--- ABOUT THIS TASK ---
Restate each of the lines below word for word and drop every picture.

--- DATA PROVIDED ---
= = = = = = =

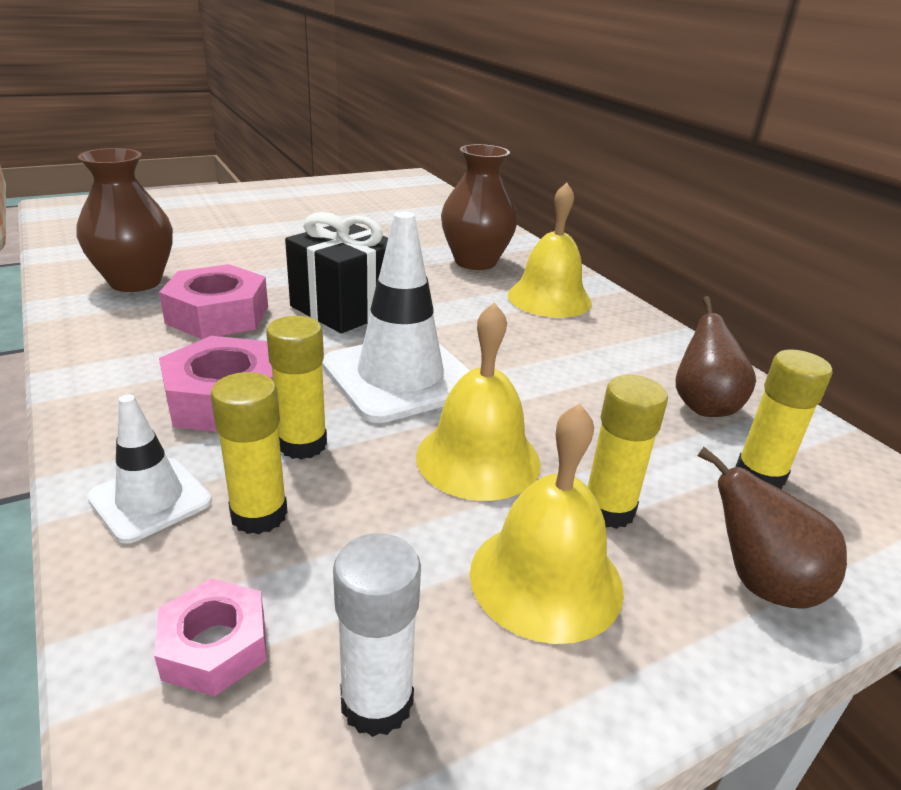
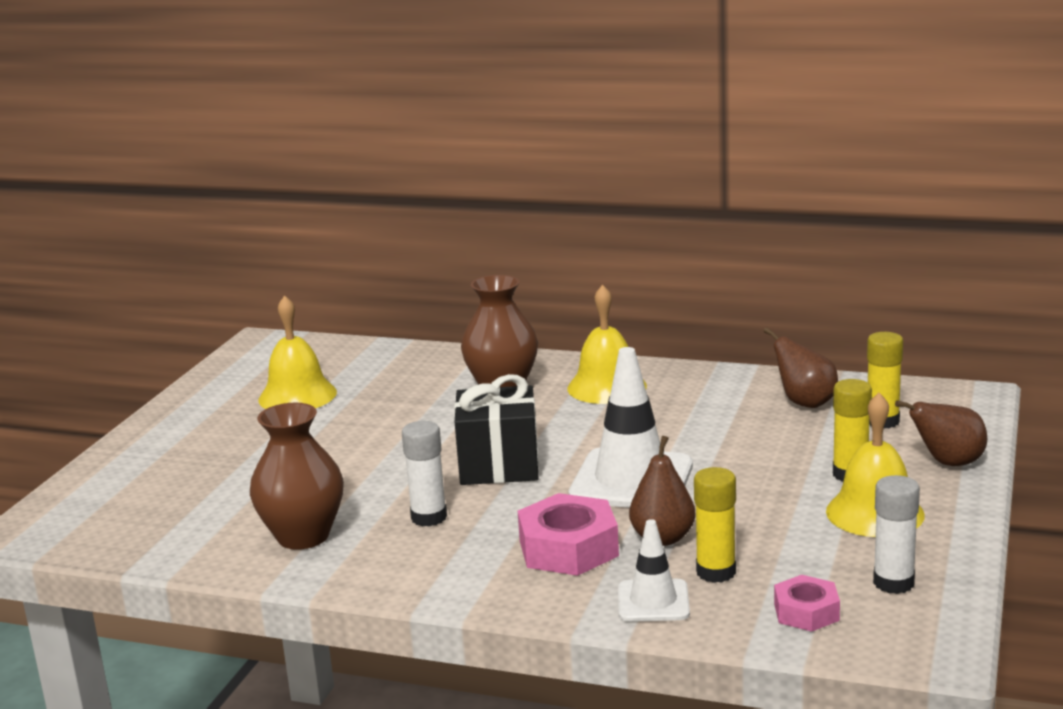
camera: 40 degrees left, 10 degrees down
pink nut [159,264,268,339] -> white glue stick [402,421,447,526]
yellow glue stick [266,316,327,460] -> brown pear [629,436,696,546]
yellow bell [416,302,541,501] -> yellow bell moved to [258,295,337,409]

= = = = = = =

--- ANSWER SPACE ---
camera: 40 degrees left, 10 degrees down
pink nut [159,264,268,339] -> white glue stick [402,421,447,526]
yellow glue stick [266,316,327,460] -> brown pear [629,436,696,546]
yellow bell [416,302,541,501] -> yellow bell moved to [258,295,337,409]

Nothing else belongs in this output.